---------- Data

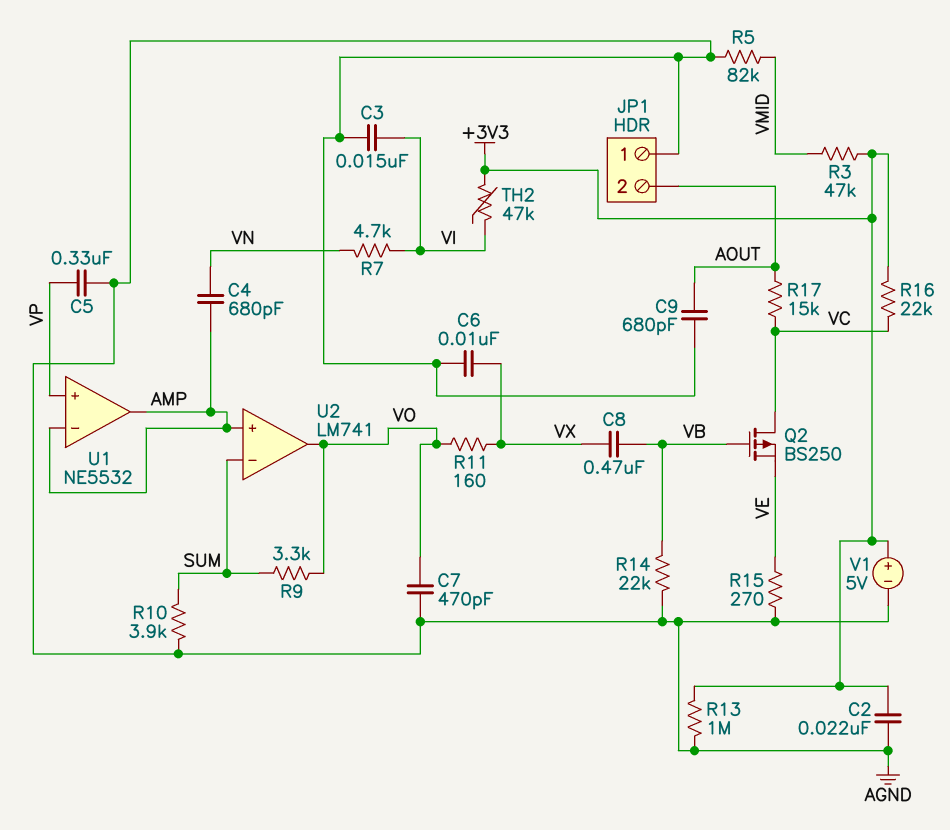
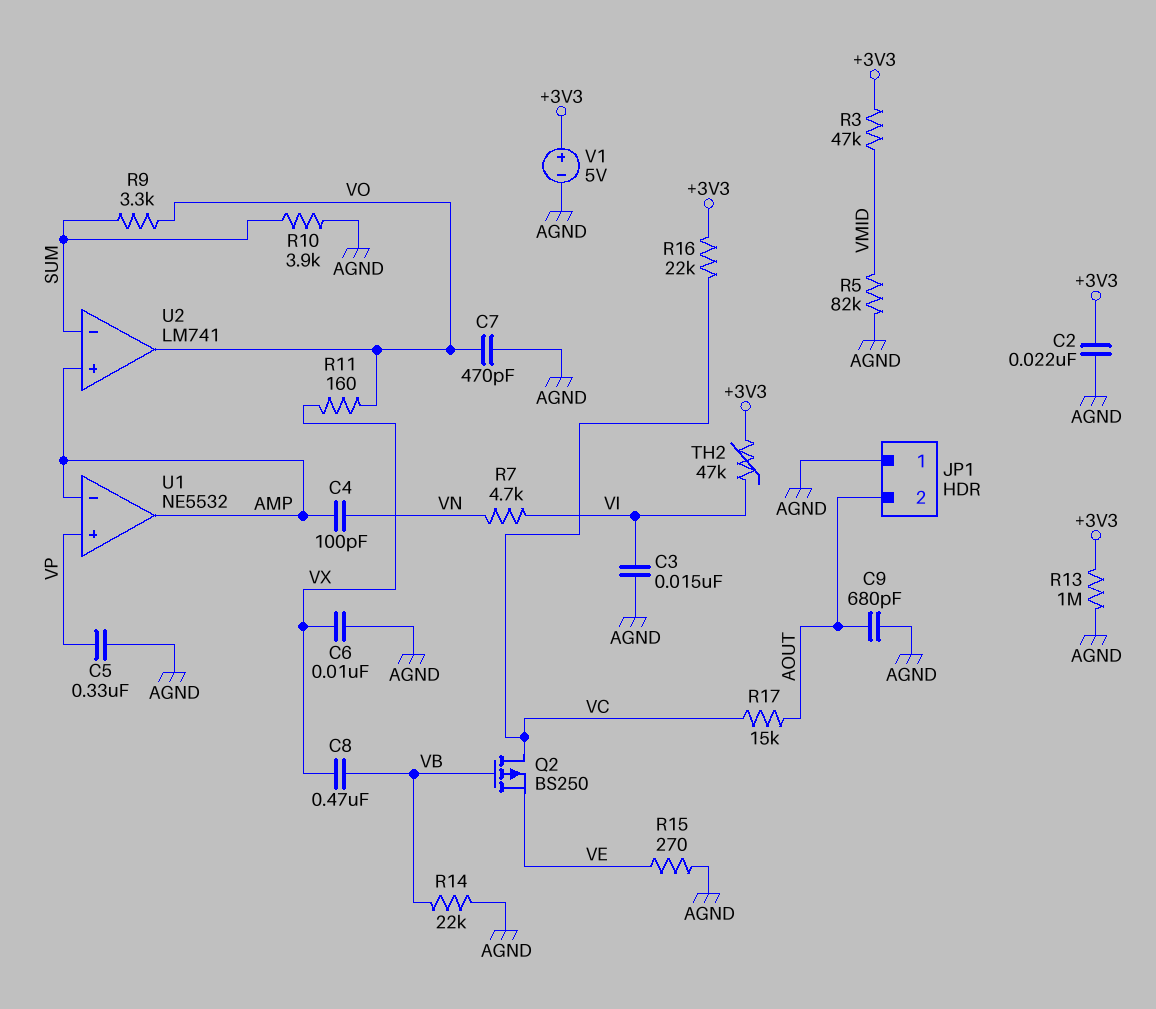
C4: 680pF (AMP, VN) -> 100pF (AMP, VN)

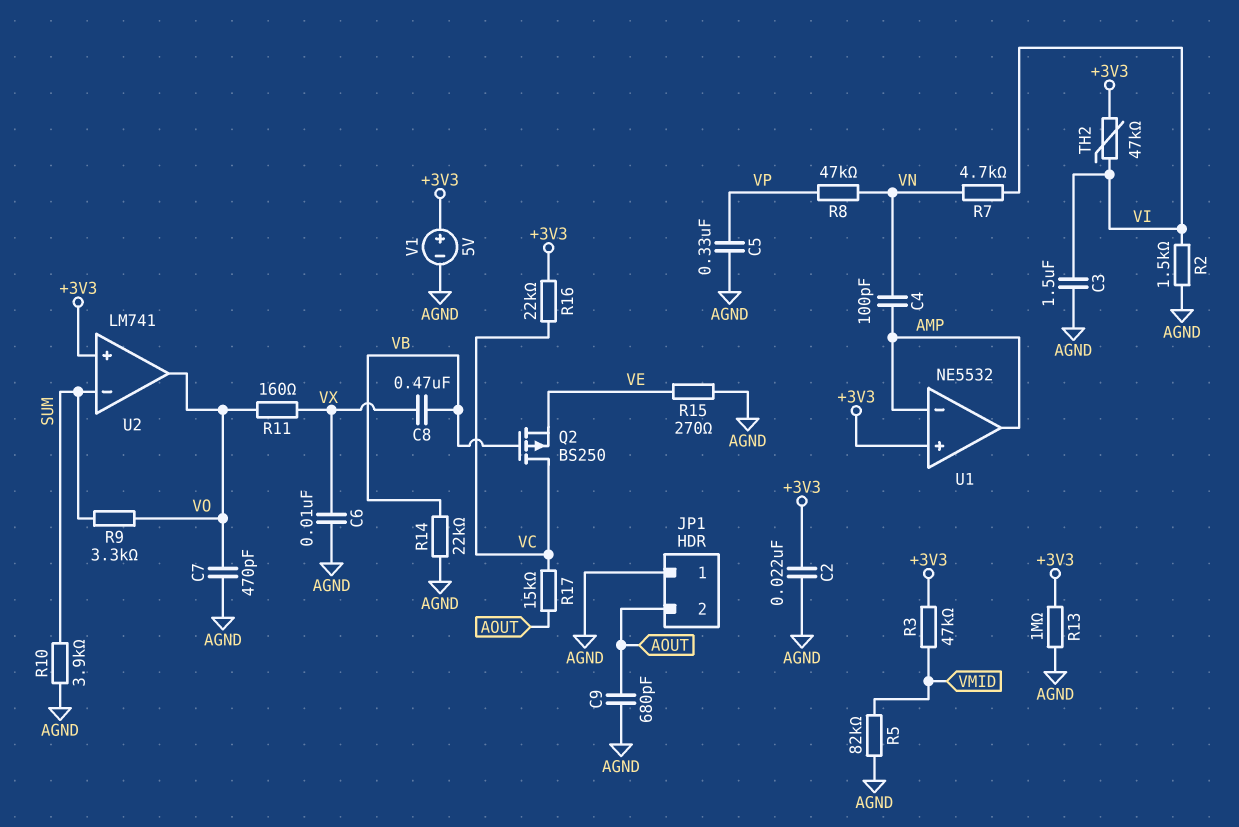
C3: 15nF (AGND, VI) -> 1.5uF (AGND, VI)
R2: none -> 1.5k (AGND, VI)
R8: none -> 47k (VN, VP)
U1 pin in+: VP -> +3V3
U2 pin in+: AMP -> +3V3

--------------------

Your instructions → Note every line of the records that holds the word "AGND", and copy it.

Completed task →
C3: 15nF (AGND, VI) -> 1.5uF (AGND, VI)
R2: none -> 1.5k (AGND, VI)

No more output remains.